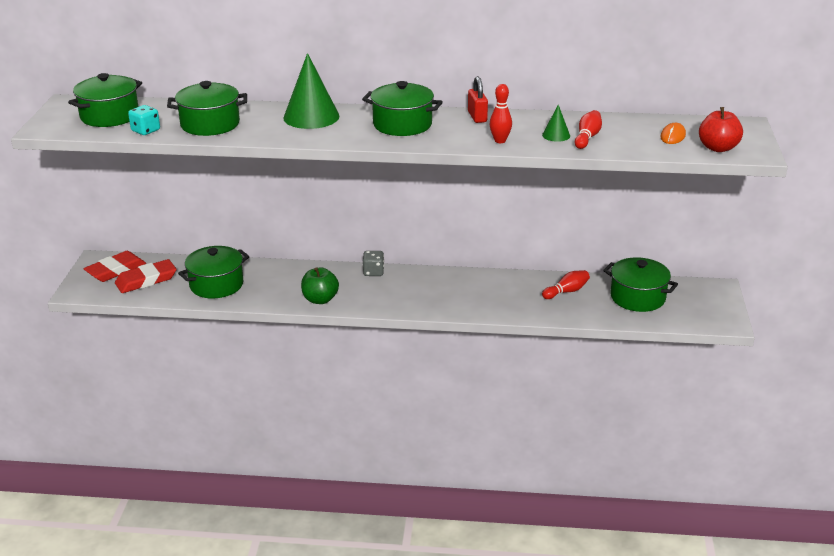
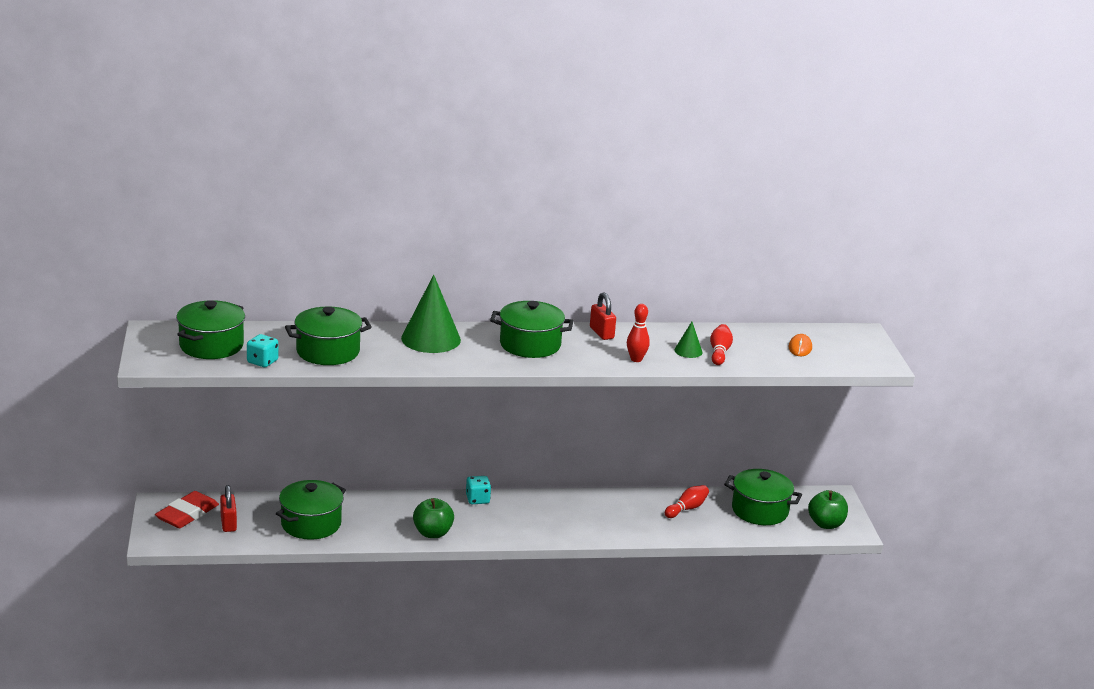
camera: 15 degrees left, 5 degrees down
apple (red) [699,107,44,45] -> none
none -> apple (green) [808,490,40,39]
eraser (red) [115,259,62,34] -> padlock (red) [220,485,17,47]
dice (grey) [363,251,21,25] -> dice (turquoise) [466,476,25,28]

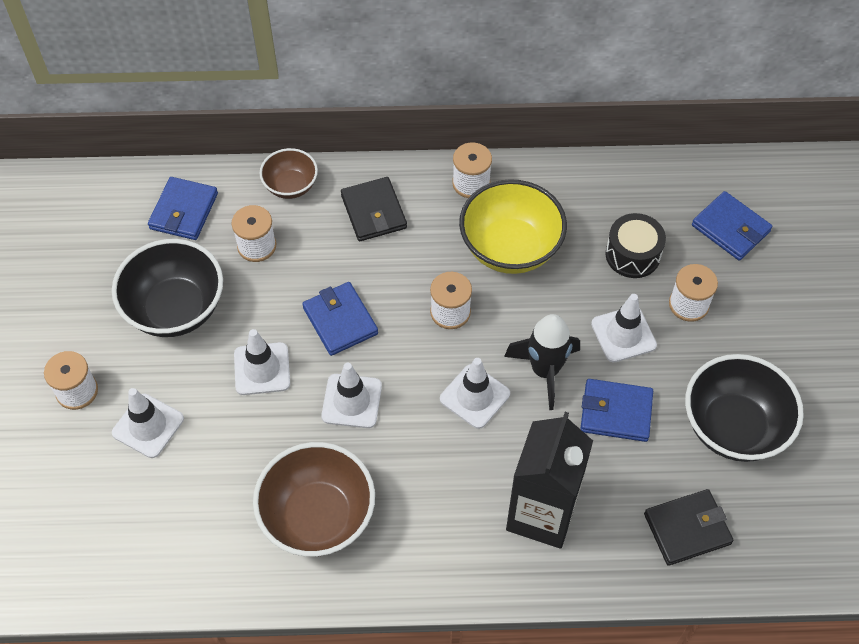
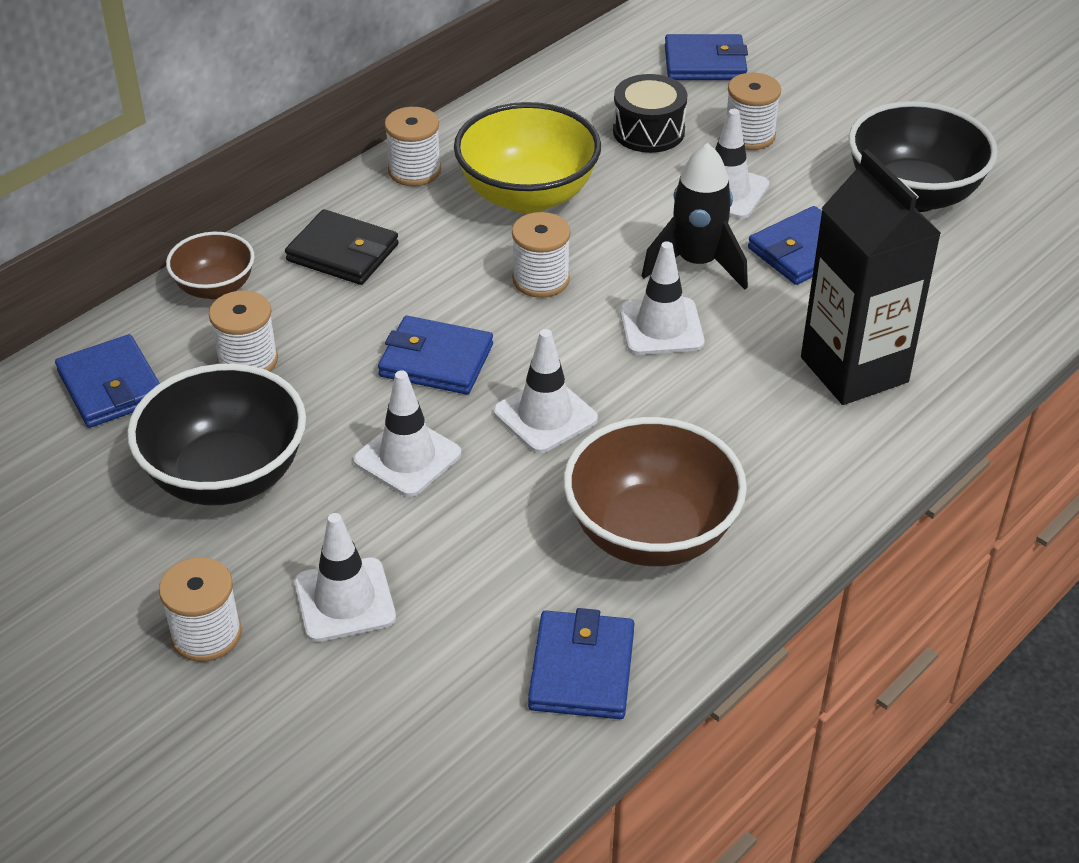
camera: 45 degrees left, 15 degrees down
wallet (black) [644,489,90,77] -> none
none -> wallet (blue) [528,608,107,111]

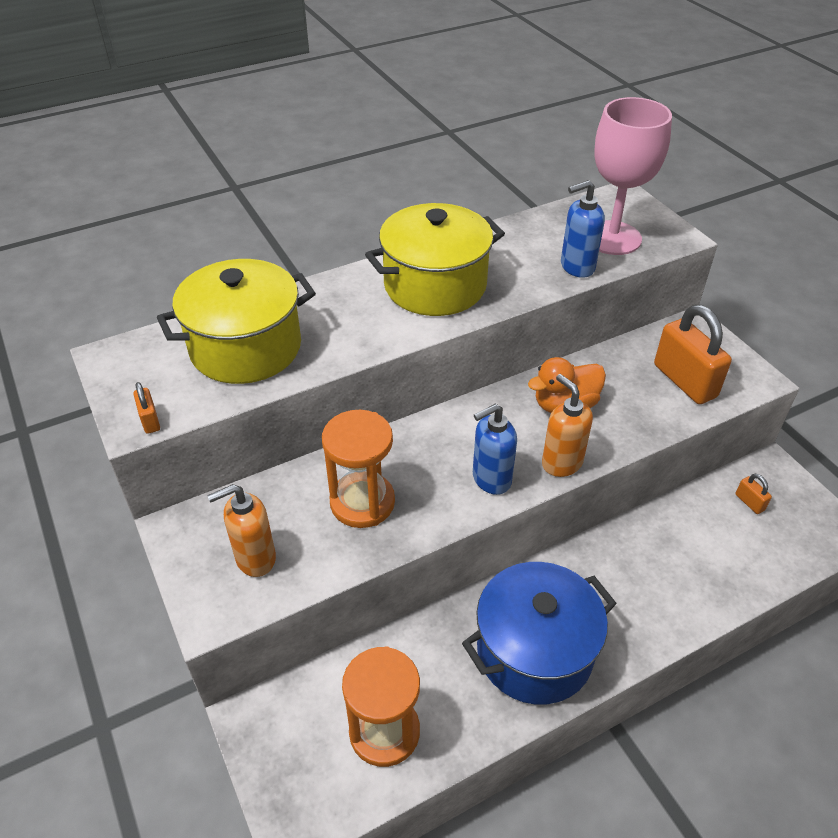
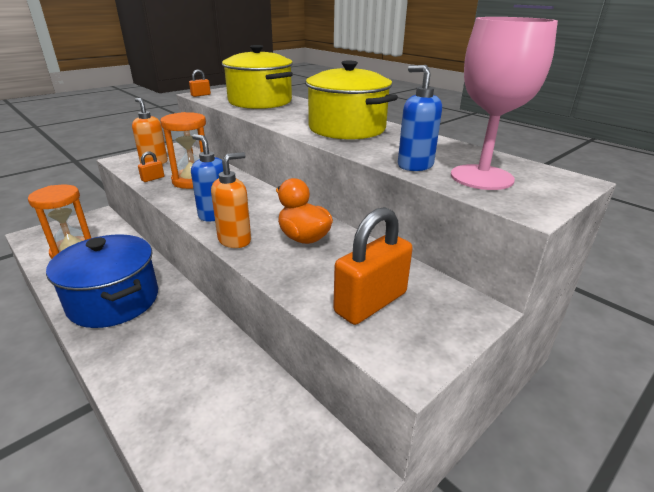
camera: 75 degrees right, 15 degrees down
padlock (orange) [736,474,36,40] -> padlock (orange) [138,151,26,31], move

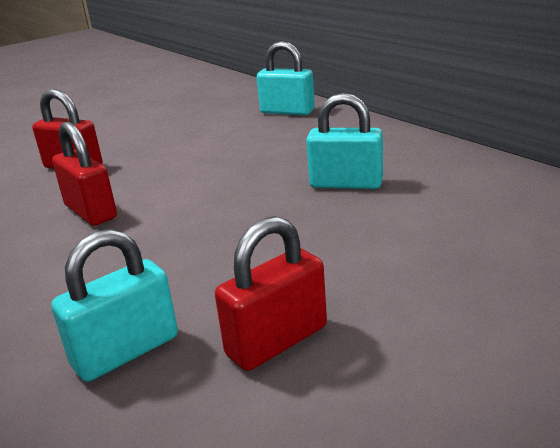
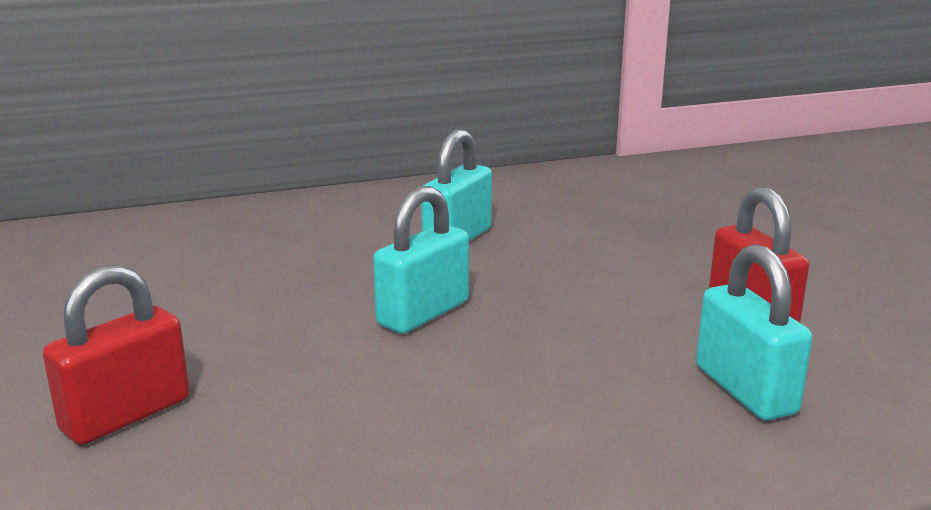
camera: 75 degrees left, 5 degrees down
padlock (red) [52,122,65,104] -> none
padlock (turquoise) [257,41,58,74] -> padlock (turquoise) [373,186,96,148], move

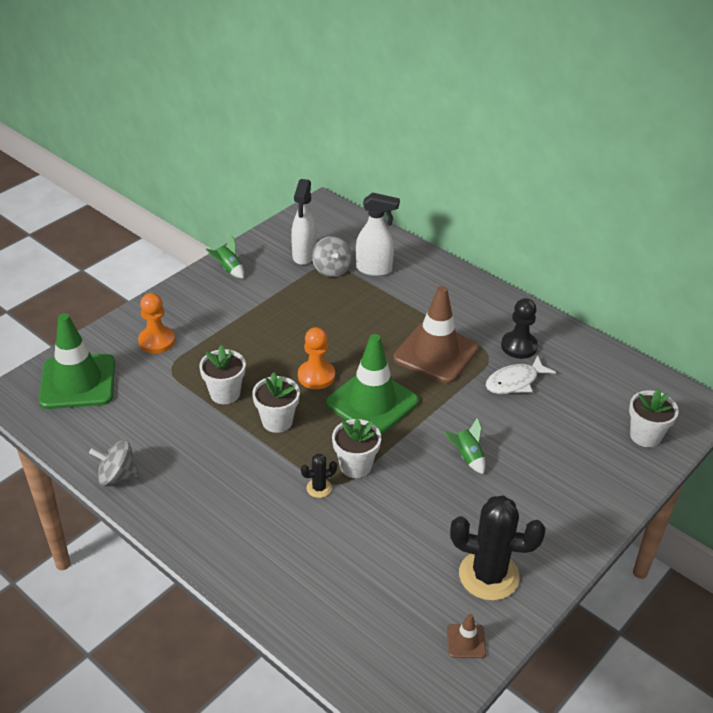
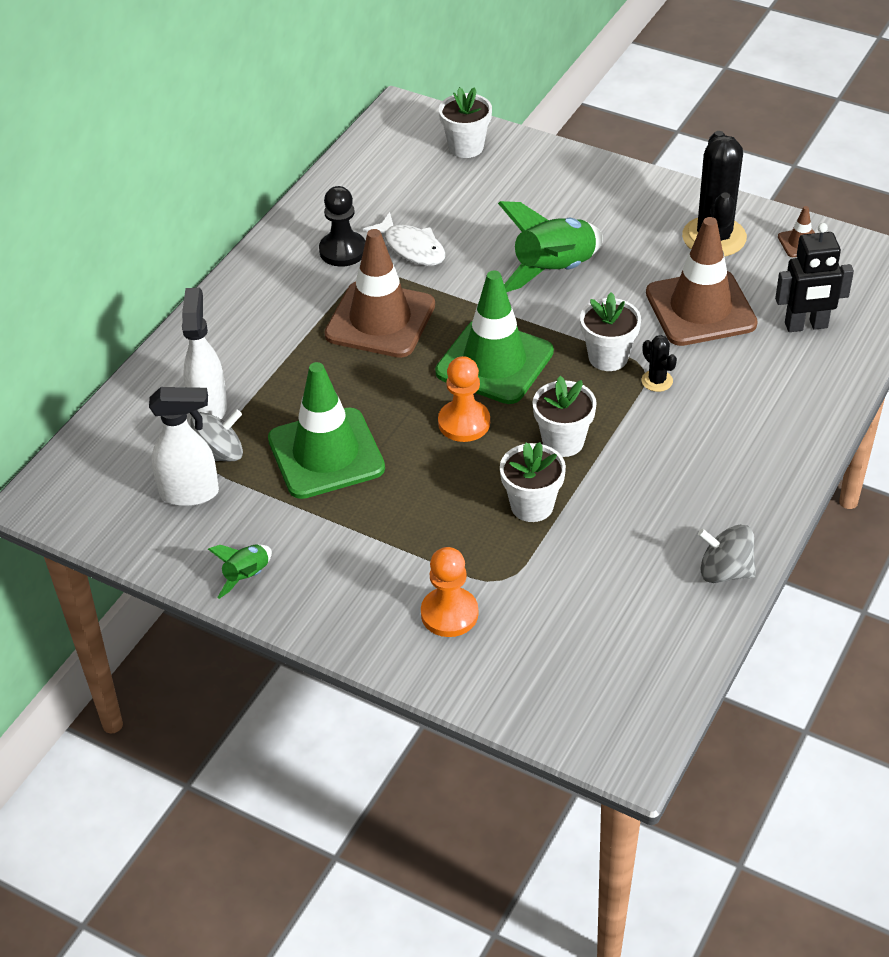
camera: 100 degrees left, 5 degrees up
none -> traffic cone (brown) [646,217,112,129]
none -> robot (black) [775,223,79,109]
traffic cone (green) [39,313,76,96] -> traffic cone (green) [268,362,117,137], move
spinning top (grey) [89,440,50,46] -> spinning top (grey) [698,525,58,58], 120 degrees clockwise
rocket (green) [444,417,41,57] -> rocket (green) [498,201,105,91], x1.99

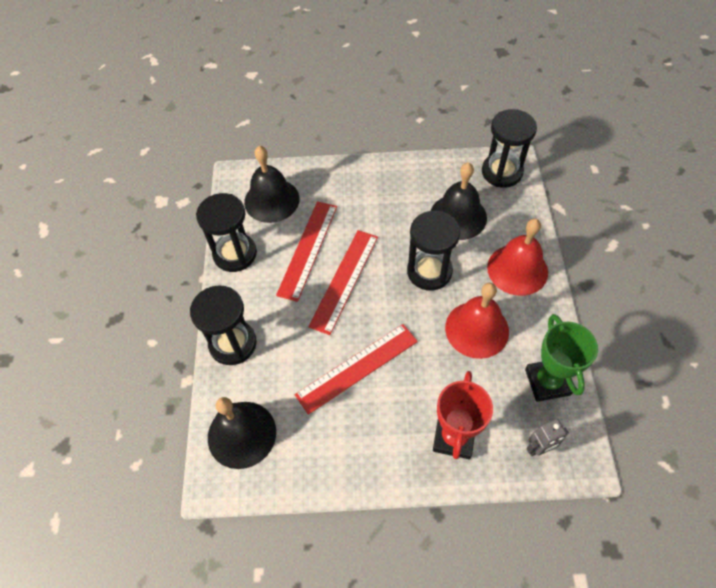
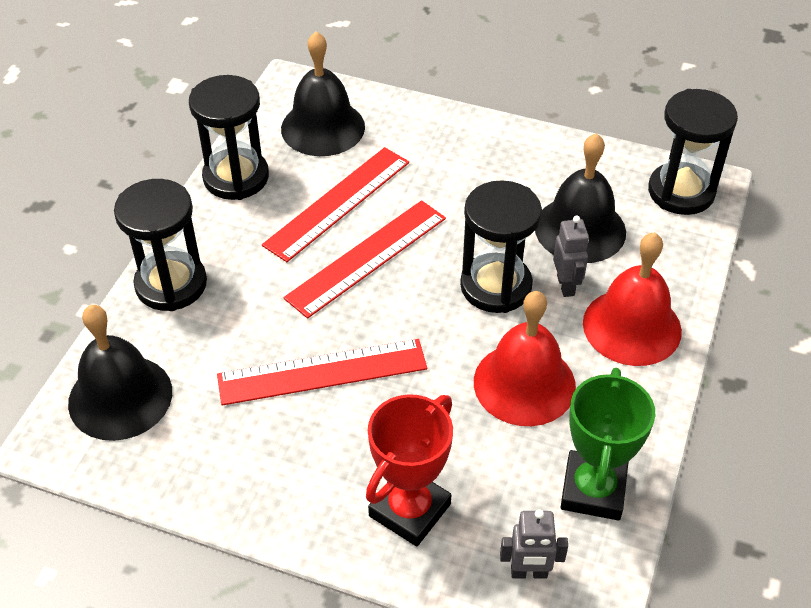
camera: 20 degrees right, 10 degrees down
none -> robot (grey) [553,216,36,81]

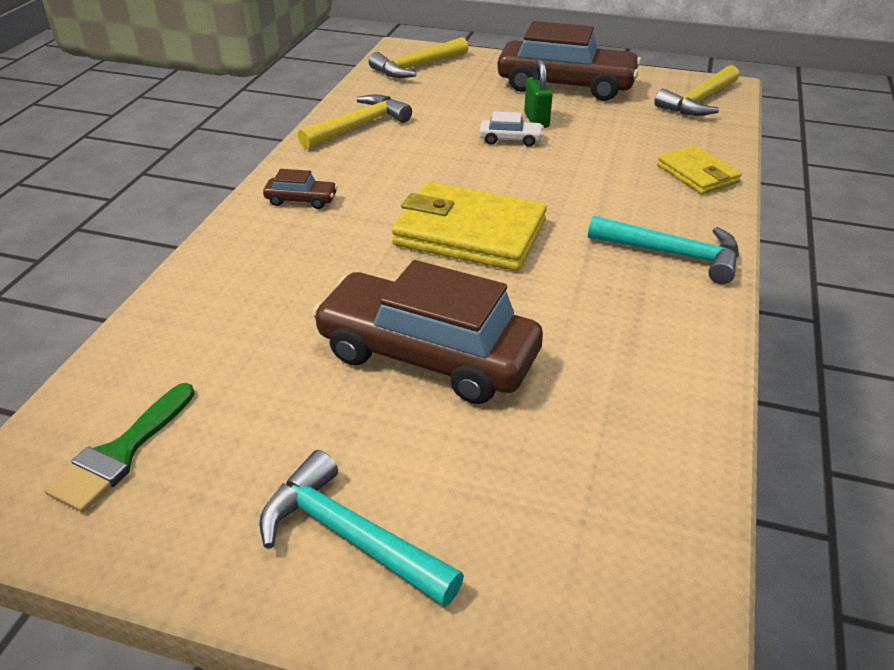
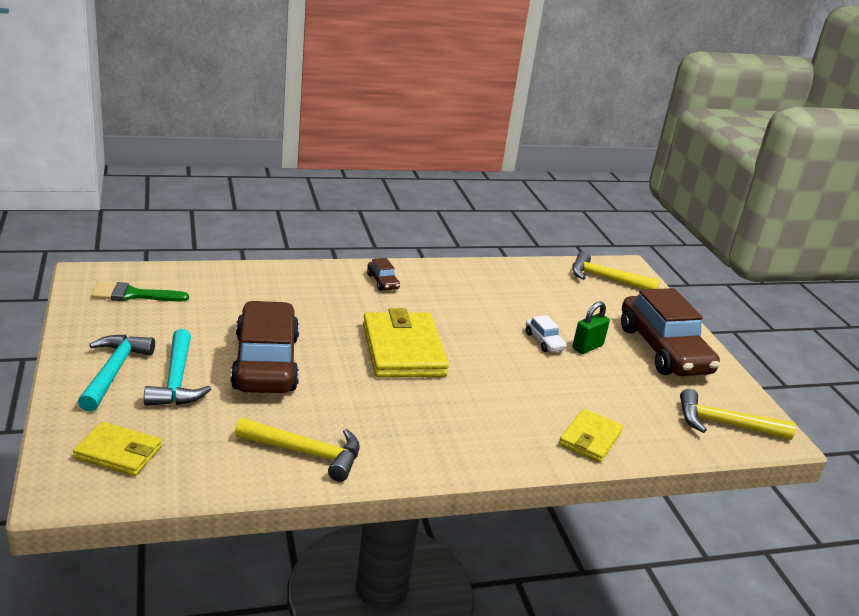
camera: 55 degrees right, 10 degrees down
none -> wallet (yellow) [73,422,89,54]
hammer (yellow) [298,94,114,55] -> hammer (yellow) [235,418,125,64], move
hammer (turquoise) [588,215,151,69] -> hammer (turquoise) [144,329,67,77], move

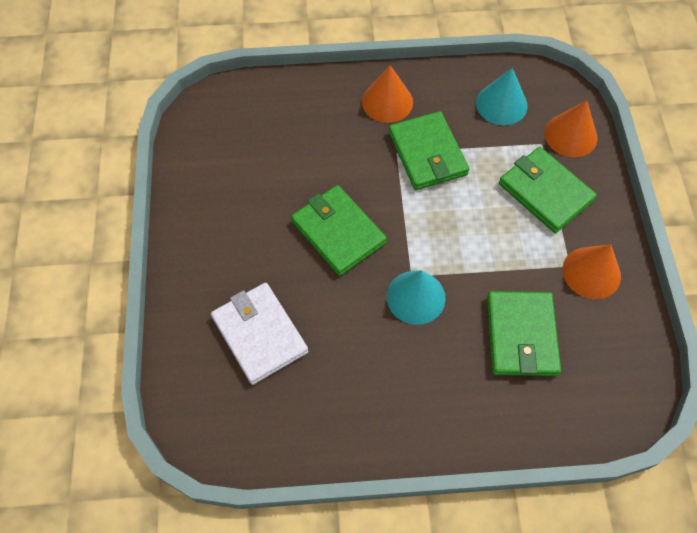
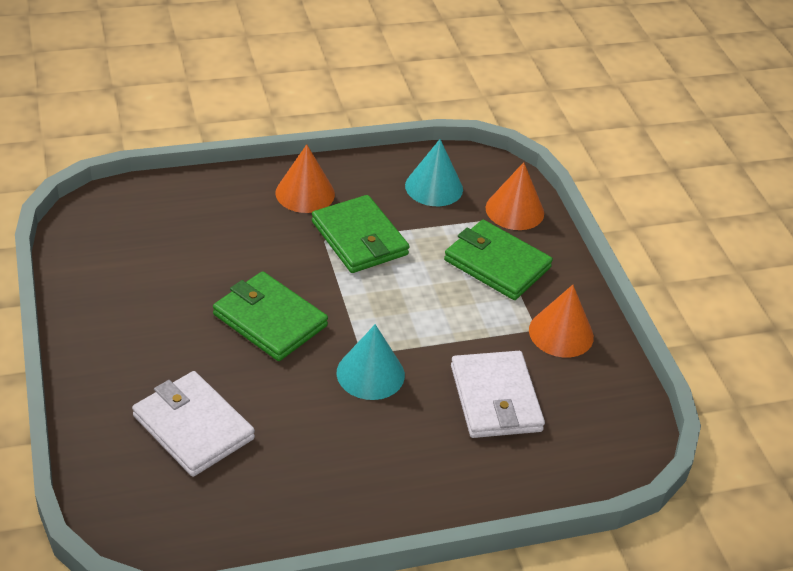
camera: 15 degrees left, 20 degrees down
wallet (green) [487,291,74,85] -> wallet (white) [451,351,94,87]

TASK OBJECTIVE | Go through the listing above and return every line where the word "apple" occurs.

FINISHED EXERCISE |
apple (red) [699,107,44,45] -> none
none -> apple (green) [808,490,40,39]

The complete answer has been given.